Segment Start: Exercise inputs
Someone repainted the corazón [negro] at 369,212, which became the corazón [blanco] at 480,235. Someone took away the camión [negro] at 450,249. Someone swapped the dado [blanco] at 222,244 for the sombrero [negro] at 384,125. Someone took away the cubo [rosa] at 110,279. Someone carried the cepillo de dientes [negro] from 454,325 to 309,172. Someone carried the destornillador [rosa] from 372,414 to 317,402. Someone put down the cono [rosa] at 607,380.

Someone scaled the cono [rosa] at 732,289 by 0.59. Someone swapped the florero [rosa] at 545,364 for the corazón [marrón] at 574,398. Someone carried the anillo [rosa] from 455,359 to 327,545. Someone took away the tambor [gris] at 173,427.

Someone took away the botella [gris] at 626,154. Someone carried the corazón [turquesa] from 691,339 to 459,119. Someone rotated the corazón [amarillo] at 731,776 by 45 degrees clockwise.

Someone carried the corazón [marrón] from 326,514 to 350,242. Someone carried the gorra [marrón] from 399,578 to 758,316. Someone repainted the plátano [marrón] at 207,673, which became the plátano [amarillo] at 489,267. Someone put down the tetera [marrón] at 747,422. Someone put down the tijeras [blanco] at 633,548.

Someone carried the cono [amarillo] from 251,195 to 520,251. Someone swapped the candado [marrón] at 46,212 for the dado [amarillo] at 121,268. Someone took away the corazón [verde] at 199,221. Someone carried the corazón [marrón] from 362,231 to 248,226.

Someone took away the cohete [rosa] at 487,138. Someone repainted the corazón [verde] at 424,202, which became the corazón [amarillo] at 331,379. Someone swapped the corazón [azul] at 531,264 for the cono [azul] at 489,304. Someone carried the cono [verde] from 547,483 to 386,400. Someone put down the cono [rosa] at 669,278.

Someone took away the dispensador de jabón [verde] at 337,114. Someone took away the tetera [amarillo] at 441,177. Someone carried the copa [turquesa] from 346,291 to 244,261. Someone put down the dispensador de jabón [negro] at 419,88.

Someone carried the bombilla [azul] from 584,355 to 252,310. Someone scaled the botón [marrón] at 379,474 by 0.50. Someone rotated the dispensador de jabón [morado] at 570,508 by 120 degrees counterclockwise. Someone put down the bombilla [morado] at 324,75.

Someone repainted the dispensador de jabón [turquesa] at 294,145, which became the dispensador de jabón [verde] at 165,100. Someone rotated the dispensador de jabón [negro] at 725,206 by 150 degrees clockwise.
Segment End: Exercise inputs
:: Aim of the exercise ::
After reading the listing above, print each line back exactly.

:: Result for this exercise ::
Someone repainted the corazón [negro] at 369,212, which became the corazón [blanco] at 480,235. Someone took away the camión [negro] at 450,249. Someone swapped the dado [blanco] at 222,244 for the sombrero [negro] at 384,125. Someone took away the cubo [rosa] at 110,279. Someone carried the cepillo de dientes [negro] from 454,325 to 309,172. Someone carried the destornillador [rosa] from 372,414 to 317,402. Someone put down the cono [rosa] at 607,380.

Someone scaled the cono [rosa] at 732,289 by 0.59. Someone swapped the florero [rosa] at 545,364 for the corazón [marrón] at 574,398. Someone carried the anillo [rosa] from 455,359 to 327,545. Someone took away the tambor [gris] at 173,427.

Someone took away the botella [gris] at 626,154. Someone carried the corazón [turquesa] from 691,339 to 459,119. Someone rotated the corazón [amarillo] at 731,776 by 45 degrees clockwise.

Someone carried the corazón [marrón] from 326,514 to 350,242. Someone carried the gorra [marrón] from 399,578 to 758,316. Someone repainted the plátano [marrón] at 207,673, which became the plátano [amarillo] at 489,267. Someone put down the tetera [marrón] at 747,422. Someone put down the tijeras [blanco] at 633,548.

Someone carried the cono [amarillo] from 251,195 to 520,251. Someone swapped the candado [marrón] at 46,212 for the dado [amarillo] at 121,268. Someone took away the corazón [verde] at 199,221. Someone carried the corazón [marrón] from 362,231 to 248,226.

Someone took away the cohete [rosa] at 487,138. Someone repainted the corazón [verde] at 424,202, which became the corazón [amarillo] at 331,379. Someone swapped the corazón [azul] at 531,264 for the cono [azul] at 489,304. Someone carried the cono [verde] from 547,483 to 386,400. Someone put down the cono [rosa] at 669,278.

Someone took away the dispensador de jabón [verde] at 337,114. Someone took away the tetera [amarillo] at 441,177. Someone carried the copa [turquesa] from 346,291 to 244,261. Someone put down the dispensador de jabón [negro] at 419,88.

Someone carried the bombilla [azul] from 584,355 to 252,310. Someone scaled the botón [marrón] at 379,474 by 0.50. Someone rotated the dispensador de jabón [morado] at 570,508 by 120 degrees counterclockwise. Someone put down the bombilla [morado] at 324,75.

Someone repainted the dispensador de jabón [turquesa] at 294,145, which became the dispensador de jabón [verde] at 165,100. Someone rotated the dispensador de jabón [negro] at 725,206 by 150 degrees clockwise.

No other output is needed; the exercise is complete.